- _TASK BRIEF_: Every record should be copied exactly, and the images omitted.

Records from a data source

Content starts

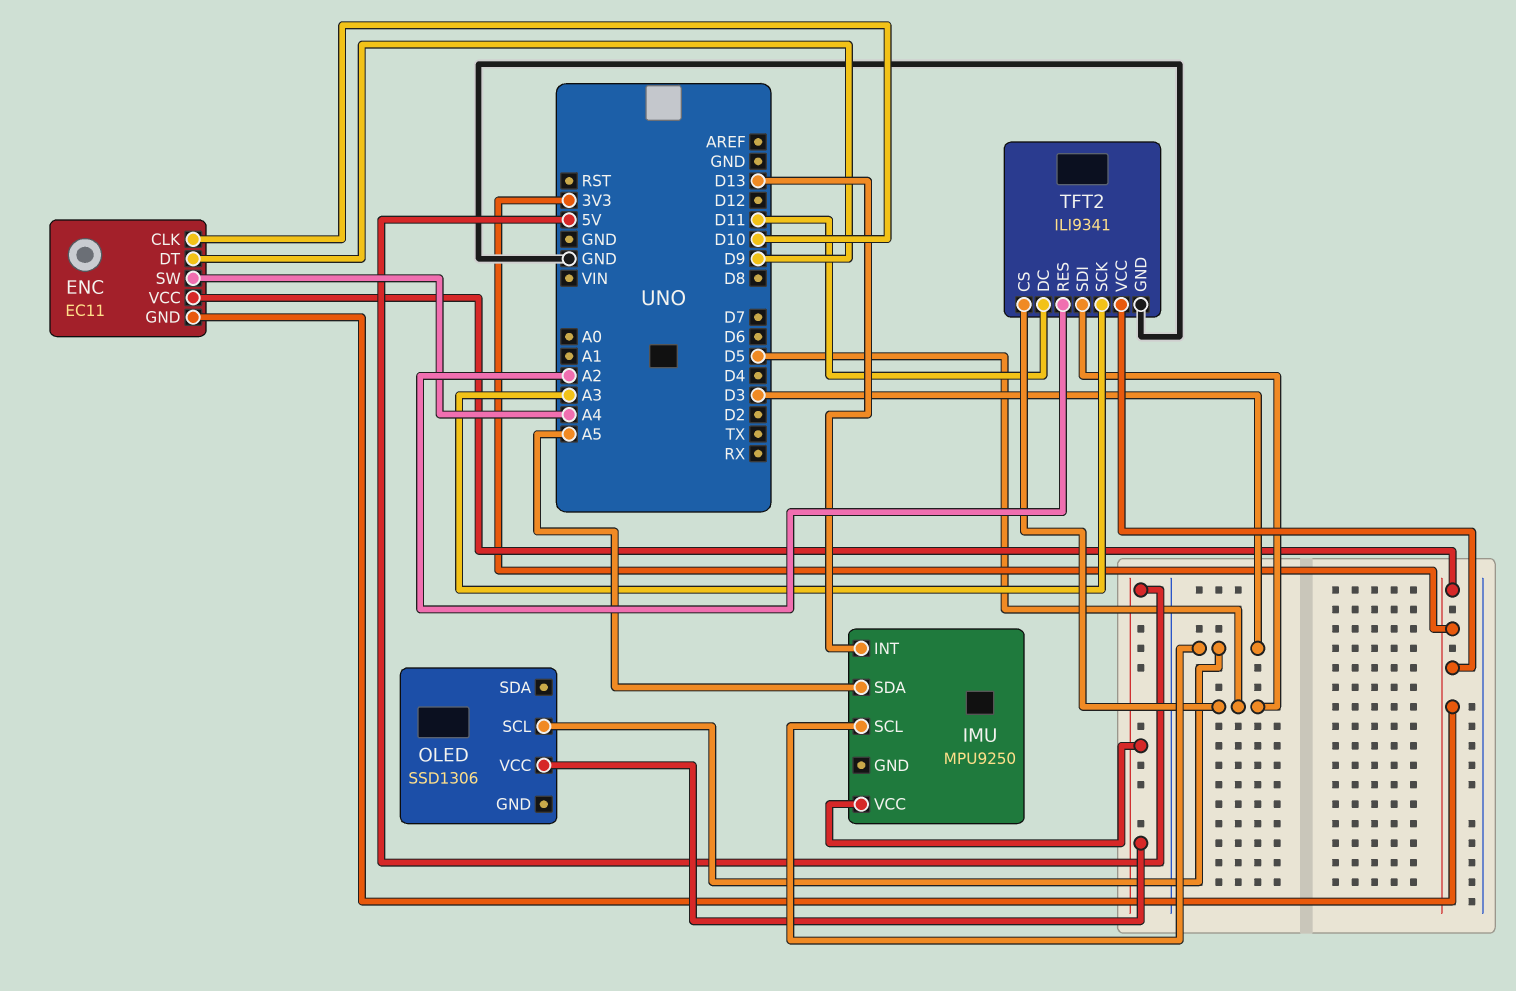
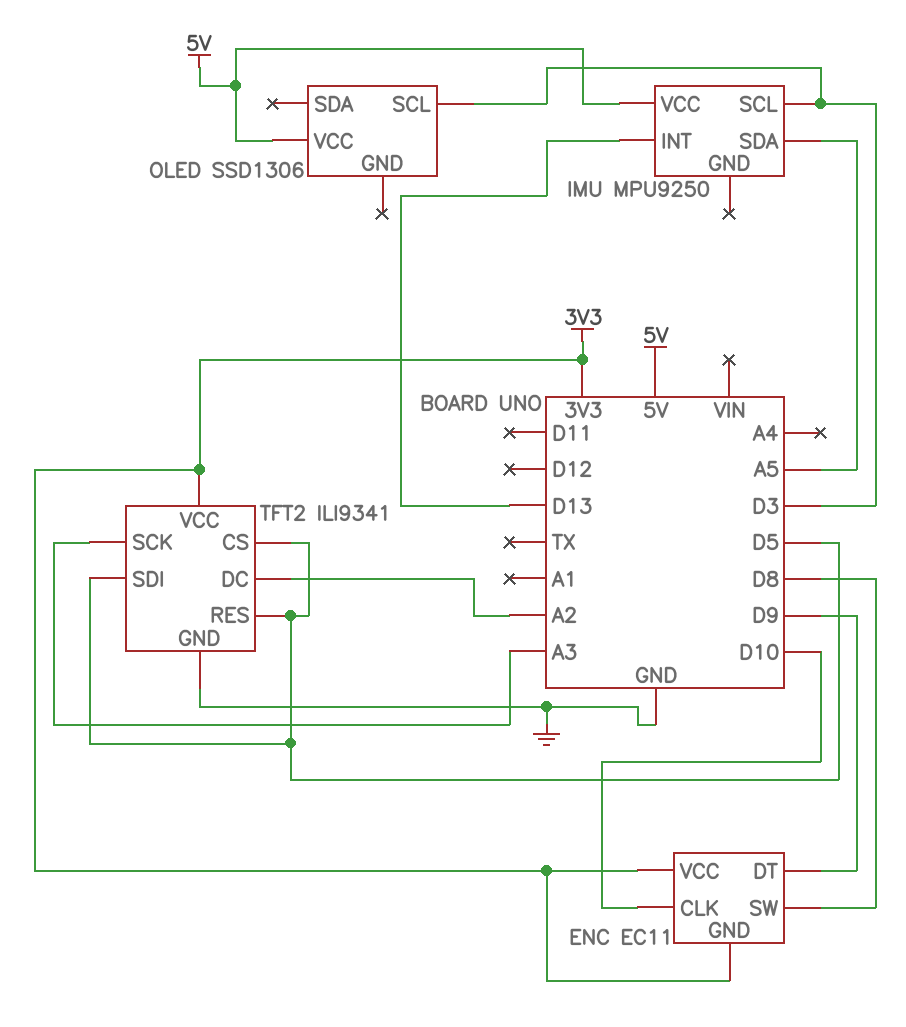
ENC pin SW: A4 -> D8
TFT2 pin DC: D11 -> A2
TFT2 pin RES: A2 -> D5

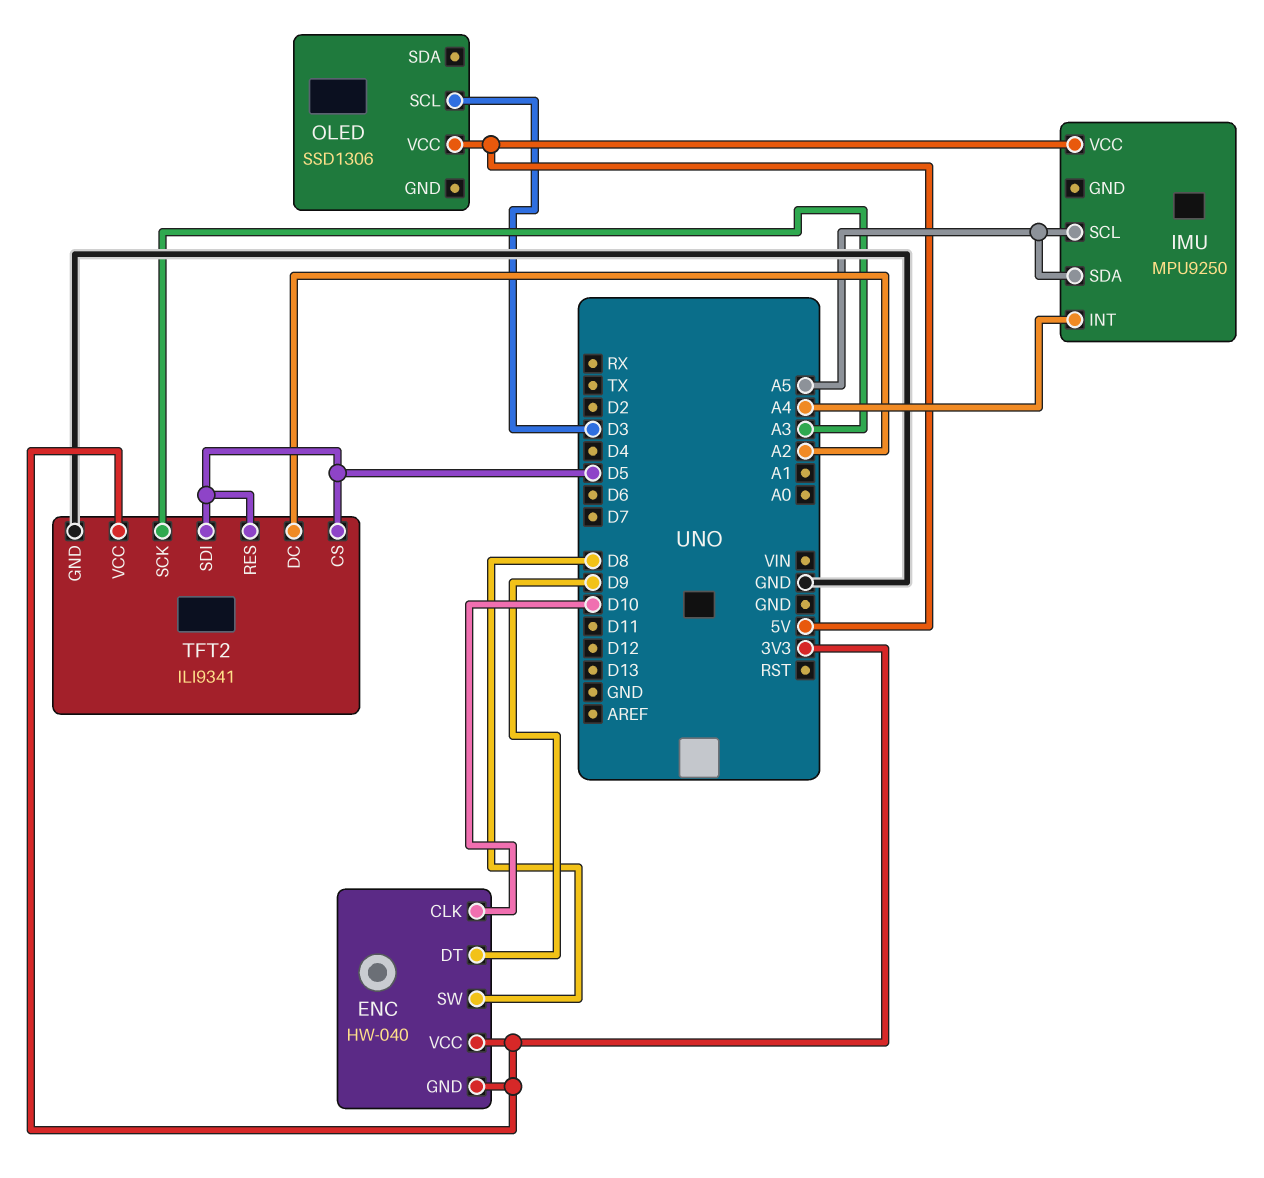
ENC: EC11 -> HW-040
IMU pin INT: D13 -> A4
IMU pin SCL: D3 -> A5

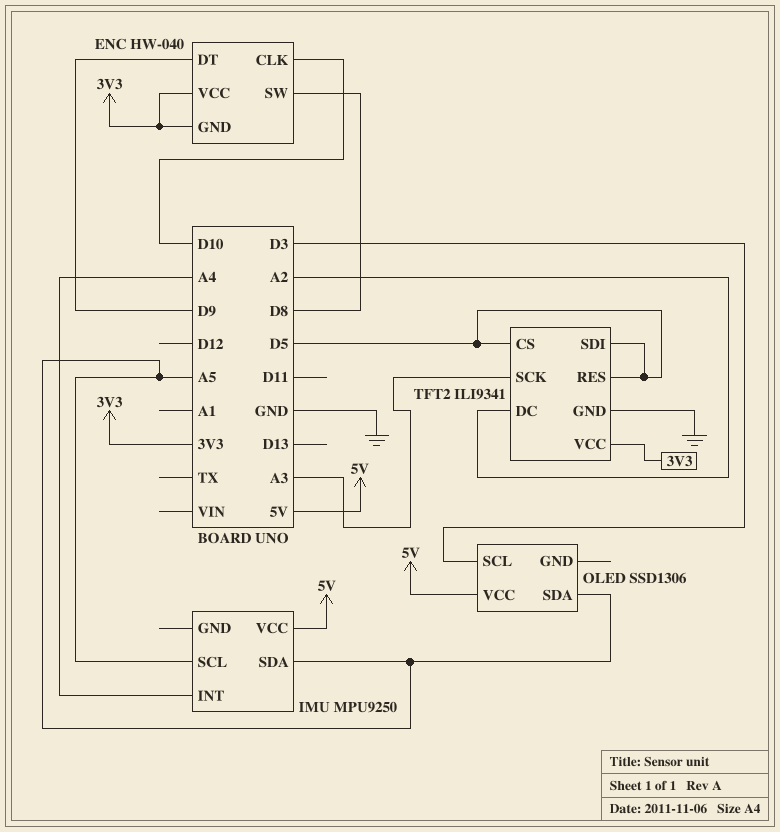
OLED pin SDA: none -> A5

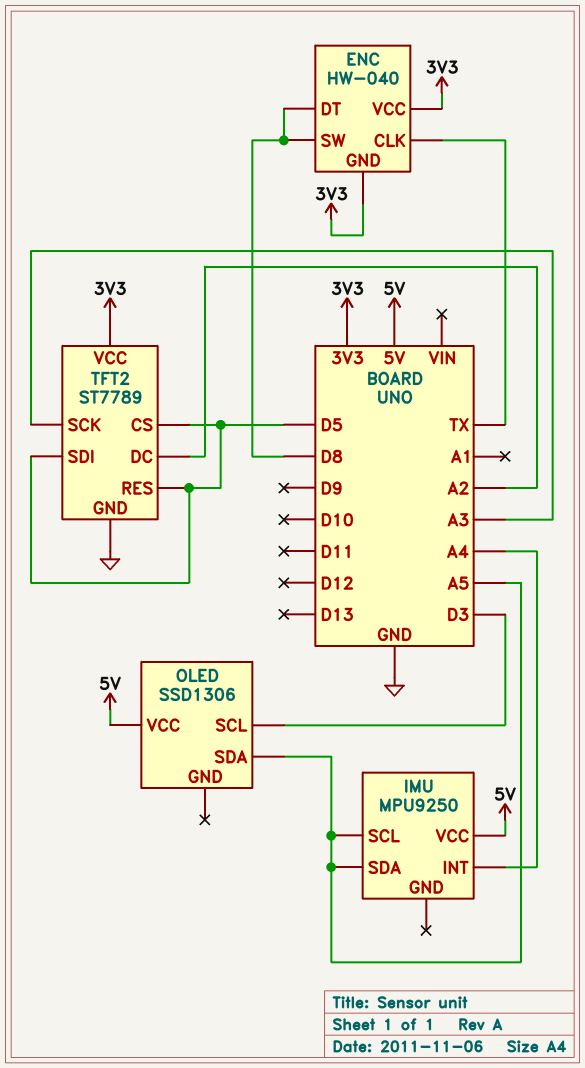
ENC pin CLK: D10 -> TX
ENC pin DT: D9 -> D8
TFT2: ILI9341 -> ST7789

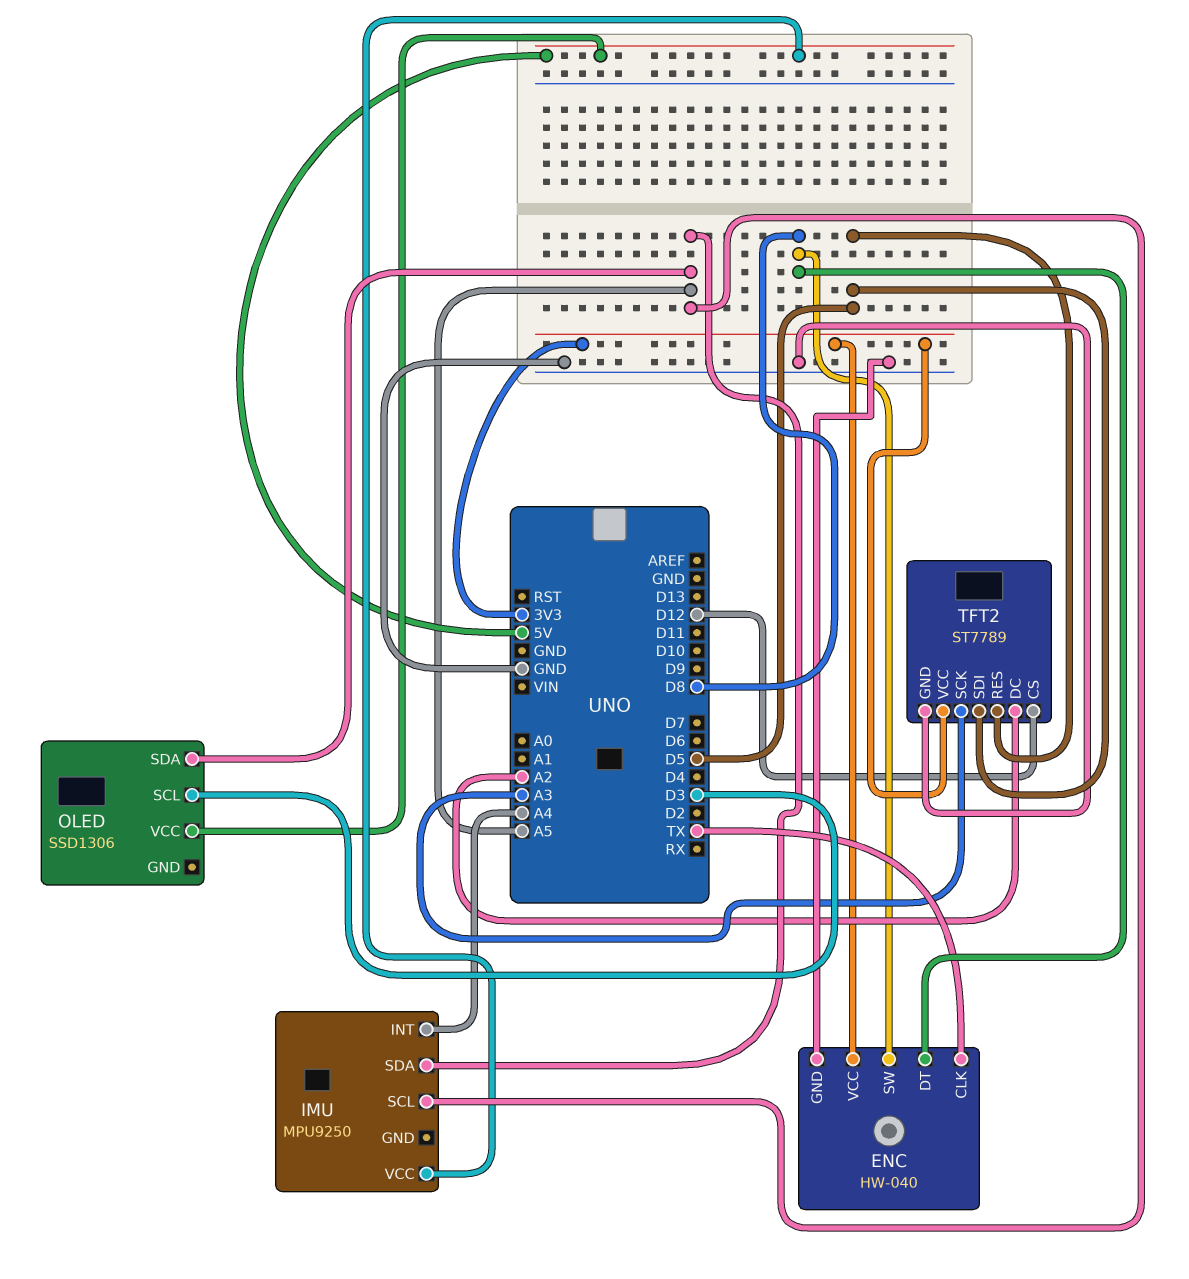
ENC pin GND: 3V3 -> GND
TFT2 pin CS: D5 -> D12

Content ends

- _TASK ANSWER_:
ENC pin SW: A4 -> D8
TFT2 pin DC: D11 -> A2
TFT2 pin RES: A2 -> D5

ENC: EC11 -> HW-040
IMU pin INT: D13 -> A4
IMU pin SCL: D3 -> A5

OLED pin SDA: none -> A5

ENC pin CLK: D10 -> TX
ENC pin DT: D9 -> D8
TFT2: ILI9341 -> ST7789

ENC pin GND: 3V3 -> GND
TFT2 pin CS: D5 -> D12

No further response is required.